Stored dataset items:

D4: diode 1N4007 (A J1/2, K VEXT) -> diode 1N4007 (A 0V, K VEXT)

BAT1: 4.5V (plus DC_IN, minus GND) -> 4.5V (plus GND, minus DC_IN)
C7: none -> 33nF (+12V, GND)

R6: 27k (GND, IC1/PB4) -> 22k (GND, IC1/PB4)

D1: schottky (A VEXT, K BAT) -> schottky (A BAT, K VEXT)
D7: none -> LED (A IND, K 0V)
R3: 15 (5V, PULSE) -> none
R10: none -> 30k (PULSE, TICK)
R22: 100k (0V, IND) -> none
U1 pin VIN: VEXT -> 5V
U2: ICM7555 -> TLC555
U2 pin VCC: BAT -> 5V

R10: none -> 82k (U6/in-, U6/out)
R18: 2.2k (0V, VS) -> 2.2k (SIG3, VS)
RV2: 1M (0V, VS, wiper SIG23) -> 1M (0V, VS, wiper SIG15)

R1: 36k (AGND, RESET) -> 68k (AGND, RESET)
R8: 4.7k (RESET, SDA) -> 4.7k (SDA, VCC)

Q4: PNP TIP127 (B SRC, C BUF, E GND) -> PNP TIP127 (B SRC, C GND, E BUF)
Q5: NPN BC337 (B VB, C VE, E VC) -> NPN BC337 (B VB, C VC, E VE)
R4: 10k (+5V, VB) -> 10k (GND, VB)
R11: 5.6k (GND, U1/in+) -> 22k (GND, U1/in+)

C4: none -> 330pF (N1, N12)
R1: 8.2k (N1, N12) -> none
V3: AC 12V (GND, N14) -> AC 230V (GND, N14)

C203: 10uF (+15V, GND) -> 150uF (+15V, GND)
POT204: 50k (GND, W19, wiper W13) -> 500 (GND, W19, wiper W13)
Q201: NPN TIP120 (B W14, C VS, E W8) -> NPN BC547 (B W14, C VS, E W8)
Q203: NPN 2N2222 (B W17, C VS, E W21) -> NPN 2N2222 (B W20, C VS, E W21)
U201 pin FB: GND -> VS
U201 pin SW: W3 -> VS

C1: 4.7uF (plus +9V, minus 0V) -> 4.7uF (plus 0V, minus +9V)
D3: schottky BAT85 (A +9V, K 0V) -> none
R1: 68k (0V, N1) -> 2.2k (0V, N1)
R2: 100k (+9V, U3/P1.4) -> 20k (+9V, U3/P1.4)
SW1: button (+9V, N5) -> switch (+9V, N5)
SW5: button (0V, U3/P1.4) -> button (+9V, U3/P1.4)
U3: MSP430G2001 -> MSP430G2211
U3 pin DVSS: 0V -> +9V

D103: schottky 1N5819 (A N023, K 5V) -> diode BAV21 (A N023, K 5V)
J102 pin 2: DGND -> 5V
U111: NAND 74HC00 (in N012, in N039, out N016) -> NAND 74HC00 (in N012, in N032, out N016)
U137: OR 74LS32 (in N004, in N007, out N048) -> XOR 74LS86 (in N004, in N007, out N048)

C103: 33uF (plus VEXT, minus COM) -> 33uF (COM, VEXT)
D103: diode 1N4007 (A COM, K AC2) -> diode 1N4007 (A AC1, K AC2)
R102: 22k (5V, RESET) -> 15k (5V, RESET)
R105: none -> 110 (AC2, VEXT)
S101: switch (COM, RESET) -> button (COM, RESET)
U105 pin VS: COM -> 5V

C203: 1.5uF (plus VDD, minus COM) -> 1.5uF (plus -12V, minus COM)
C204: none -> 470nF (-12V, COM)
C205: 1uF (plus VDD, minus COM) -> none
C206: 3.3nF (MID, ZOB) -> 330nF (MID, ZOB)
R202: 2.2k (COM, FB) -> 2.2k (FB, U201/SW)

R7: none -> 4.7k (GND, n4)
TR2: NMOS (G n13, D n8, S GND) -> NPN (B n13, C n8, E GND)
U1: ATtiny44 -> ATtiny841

#### Exercise:
Write out word for word only the lines from the start of the entries down to the line with "R11: 5.6k (GND, U1/in+) -> 22k (GND, U1/in+)", please, including both ends.

#### Response to the task:
D4: diode 1N4007 (A J1/2, K VEXT) -> diode 1N4007 (A 0V, K VEXT)

BAT1: 4.5V (plus DC_IN, minus GND) -> 4.5V (plus GND, minus DC_IN)
C7: none -> 33nF (+12V, GND)

R6: 27k (GND, IC1/PB4) -> 22k (GND, IC1/PB4)

D1: schottky (A VEXT, K BAT) -> schottky (A BAT, K VEXT)
D7: none -> LED (A IND, K 0V)
R3: 15 (5V, PULSE) -> none
R10: none -> 30k (PULSE, TICK)
R22: 100k (0V, IND) -> none
U1 pin VIN: VEXT -> 5V
U2: ICM7555 -> TLC555
U2 pin VCC: BAT -> 5V

R10: none -> 82k (U6/in-, U6/out)
R18: 2.2k (0V, VS) -> 2.2k (SIG3, VS)
RV2: 1M (0V, VS, wiper SIG23) -> 1M (0V, VS, wiper SIG15)

R1: 36k (AGND, RESET) -> 68k (AGND, RESET)
R8: 4.7k (RESET, SDA) -> 4.7k (SDA, VCC)

Q4: PNP TIP127 (B SRC, C BUF, E GND) -> PNP TIP127 (B SRC, C GND, E BUF)
Q5: NPN BC337 (B VB, C VE, E VC) -> NPN BC337 (B VB, C VC, E VE)
R4: 10k (+5V, VB) -> 10k (GND, VB)
R11: 5.6k (GND, U1/in+) -> 22k (GND, U1/in+)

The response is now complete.